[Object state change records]
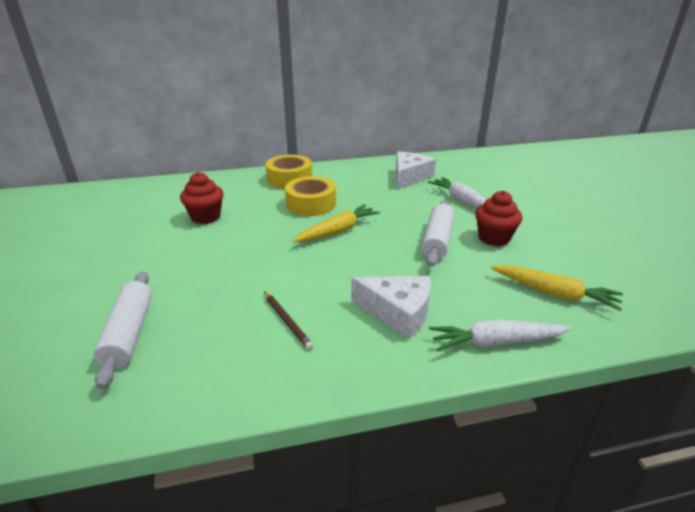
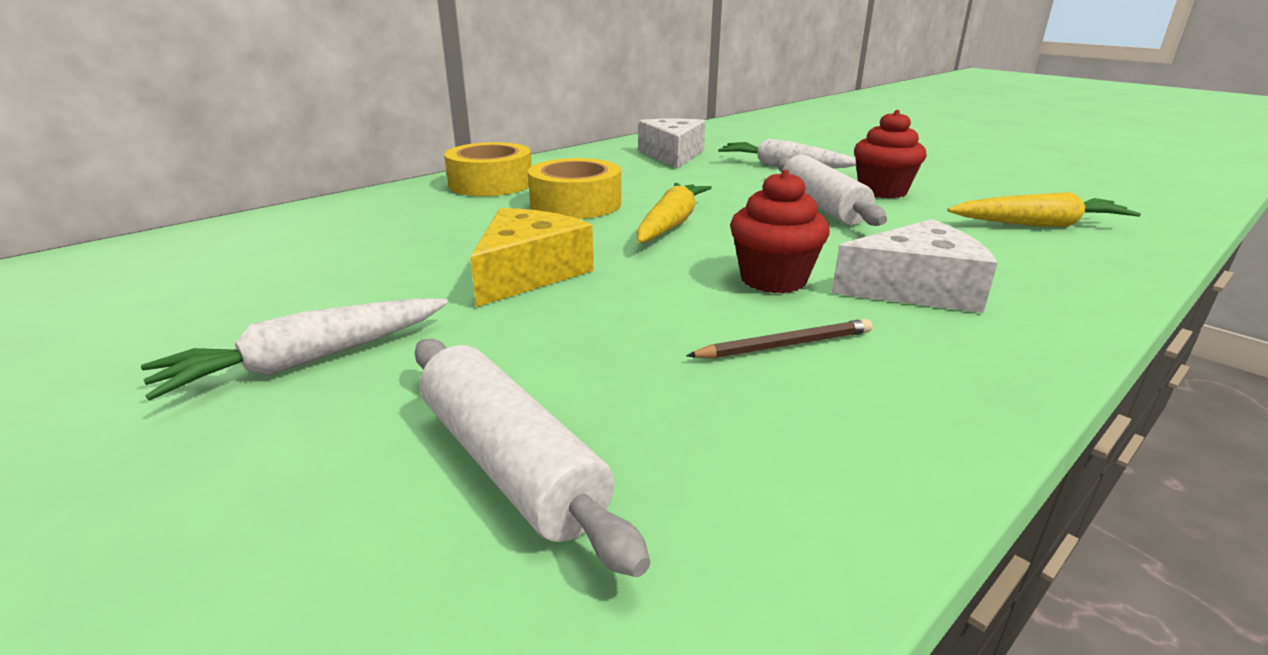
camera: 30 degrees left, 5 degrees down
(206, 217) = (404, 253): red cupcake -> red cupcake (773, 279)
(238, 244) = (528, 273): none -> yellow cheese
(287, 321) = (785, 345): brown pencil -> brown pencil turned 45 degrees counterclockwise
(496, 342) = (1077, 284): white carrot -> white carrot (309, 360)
--
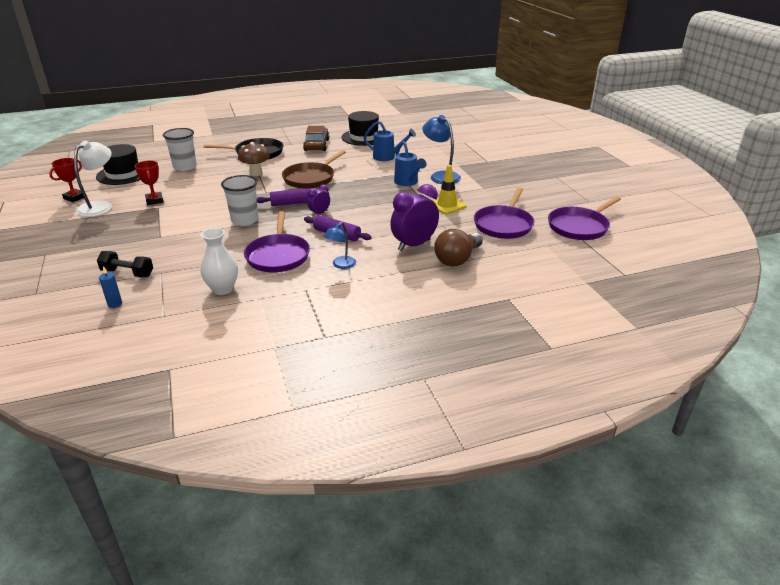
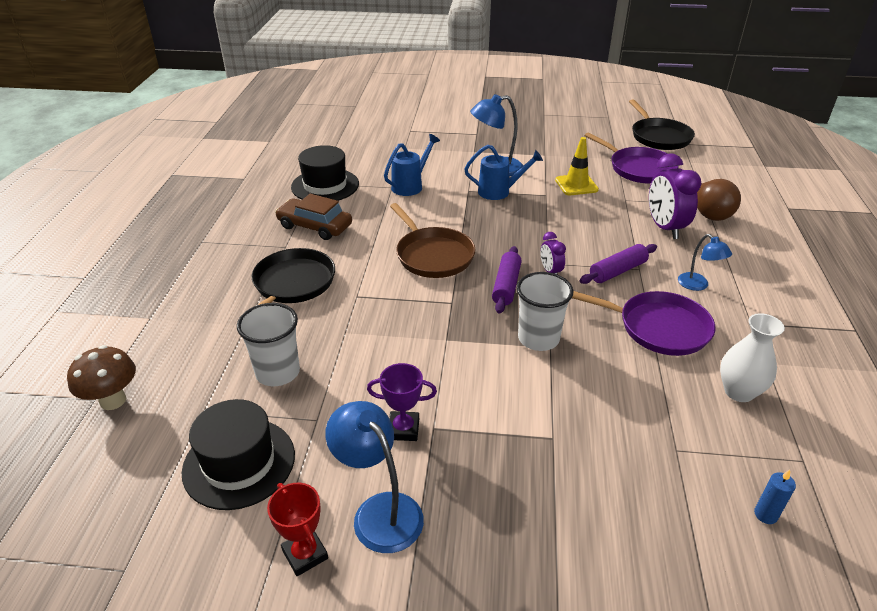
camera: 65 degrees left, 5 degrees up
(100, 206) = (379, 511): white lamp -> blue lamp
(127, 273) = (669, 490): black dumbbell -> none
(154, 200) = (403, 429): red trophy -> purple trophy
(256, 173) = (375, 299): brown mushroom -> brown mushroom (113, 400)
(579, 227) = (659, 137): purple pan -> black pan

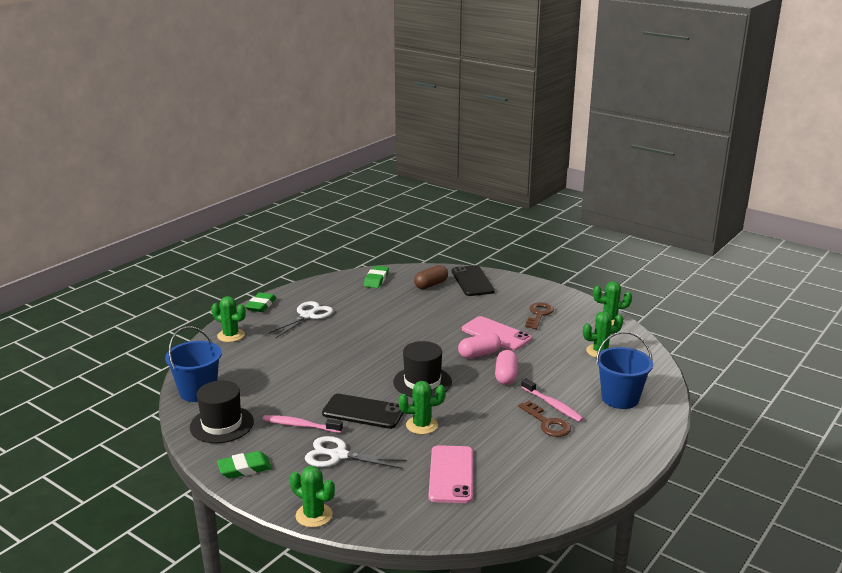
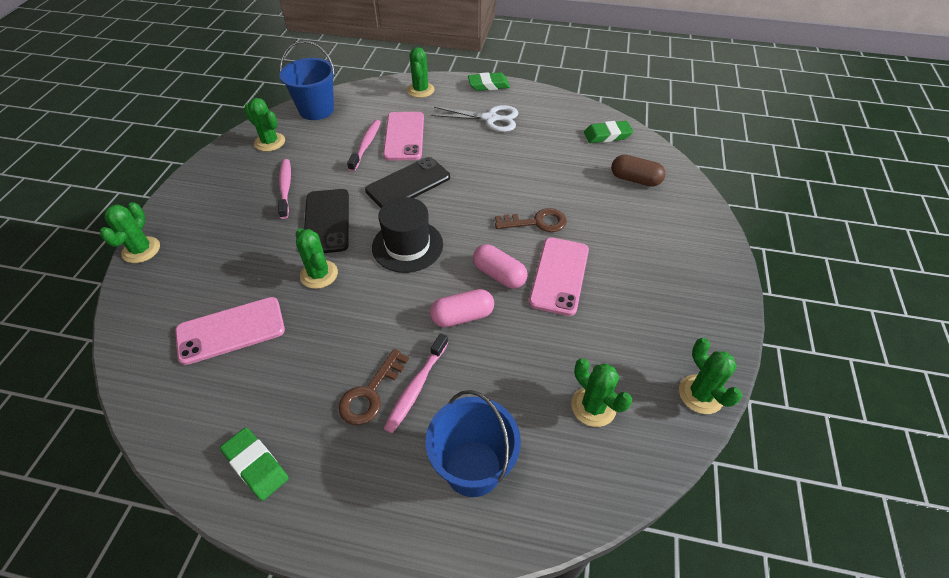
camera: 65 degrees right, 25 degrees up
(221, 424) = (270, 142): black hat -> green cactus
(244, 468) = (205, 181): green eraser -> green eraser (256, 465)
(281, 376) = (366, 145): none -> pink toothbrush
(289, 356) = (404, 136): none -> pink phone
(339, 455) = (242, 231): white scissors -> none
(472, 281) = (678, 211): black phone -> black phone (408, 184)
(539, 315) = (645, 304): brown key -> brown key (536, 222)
* * *
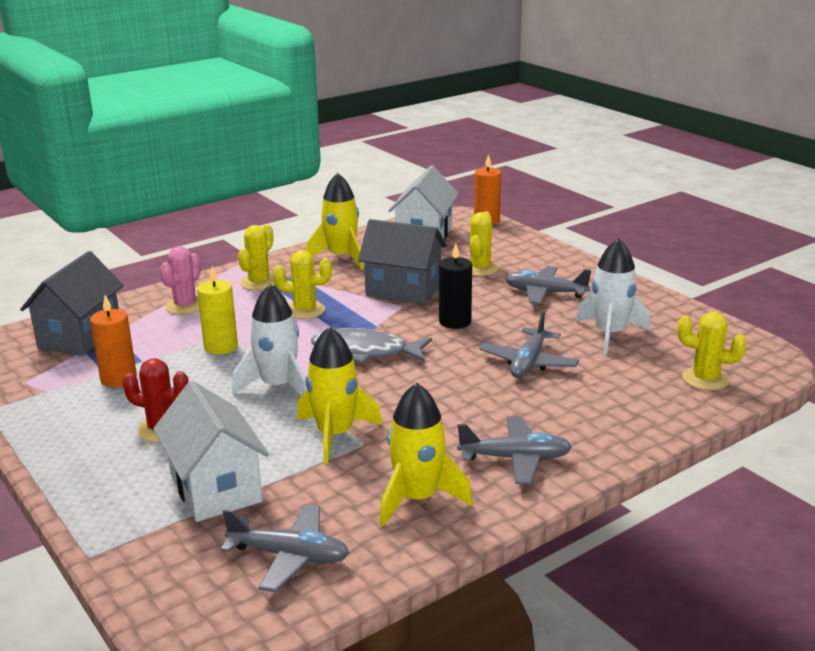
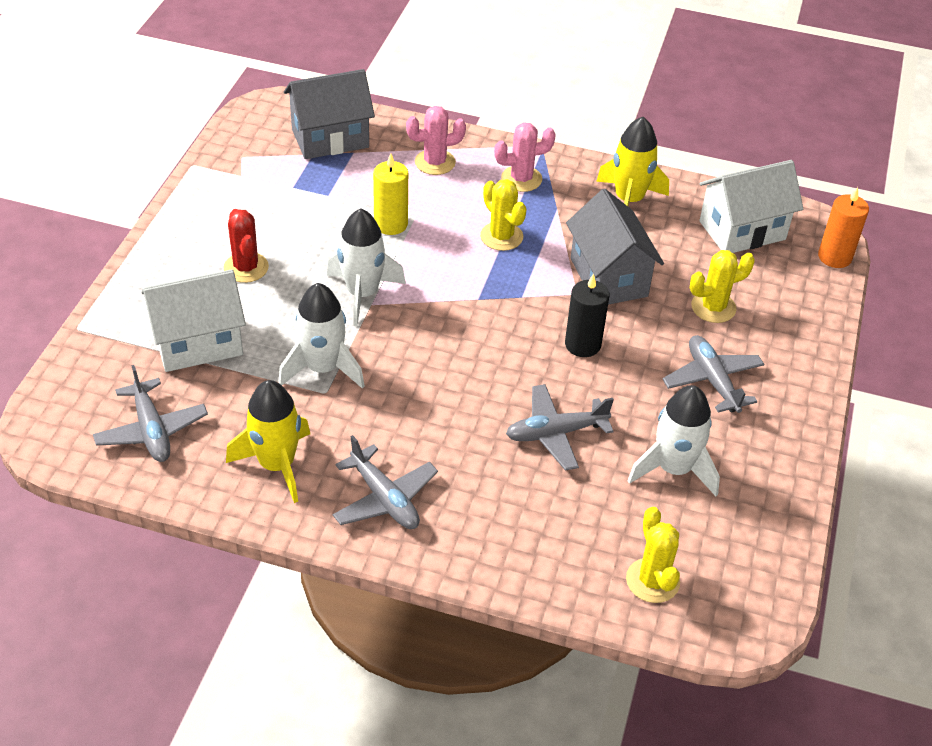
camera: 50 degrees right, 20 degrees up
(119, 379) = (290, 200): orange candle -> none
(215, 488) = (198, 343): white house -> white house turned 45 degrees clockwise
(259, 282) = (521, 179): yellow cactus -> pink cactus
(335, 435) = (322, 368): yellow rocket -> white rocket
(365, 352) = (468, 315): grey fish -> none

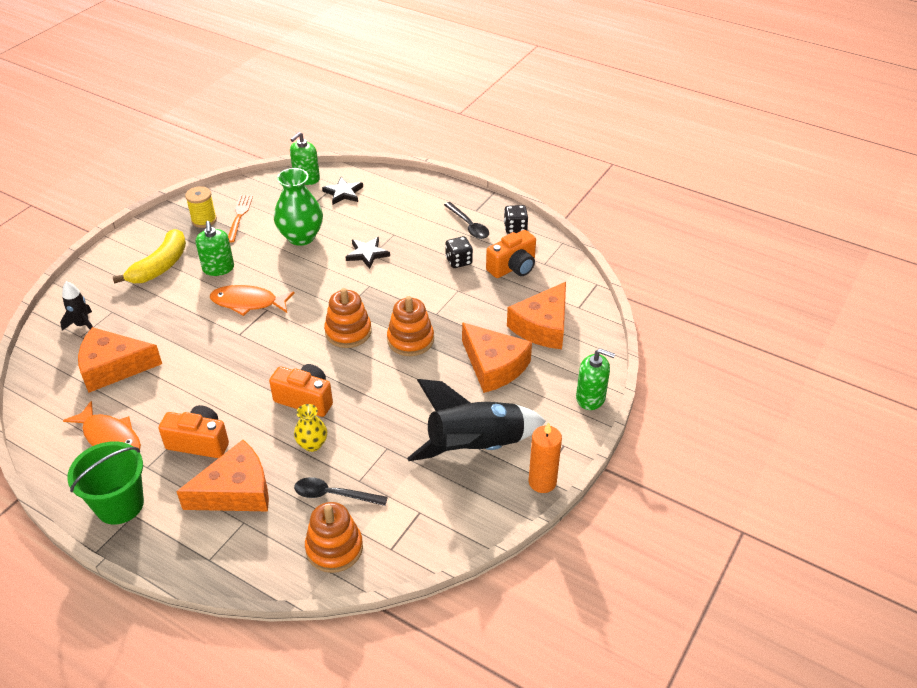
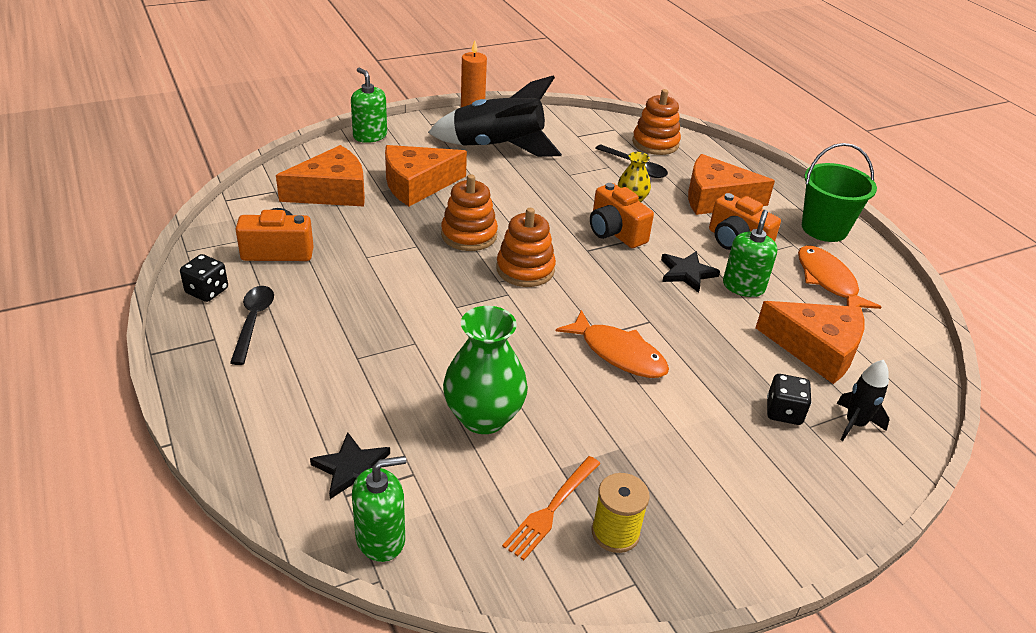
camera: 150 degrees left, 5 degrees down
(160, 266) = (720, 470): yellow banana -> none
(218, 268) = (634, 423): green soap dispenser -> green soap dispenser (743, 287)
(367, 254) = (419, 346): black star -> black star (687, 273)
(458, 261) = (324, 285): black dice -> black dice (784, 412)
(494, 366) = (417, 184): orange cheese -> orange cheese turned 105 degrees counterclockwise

> _Exercise instructions_:
Only the lines above from the line containing "camera: 30 degrees left, 5 degrees down" through the line containing "(496, 342) = (1077, 284): white" should be retyped, exactly and with both ends included.

> _Solution for this exercise_:
camera: 30 degrees left, 5 degrees down
(206, 217) = (404, 253): red cupcake -> red cupcake (773, 279)
(238, 244) = (528, 273): none -> yellow cheese
(287, 321) = (785, 345): brown pencil -> brown pencil turned 45 degrees counterclockwise
(496, 342) = (1077, 284): white carrot -> white carrot (309, 360)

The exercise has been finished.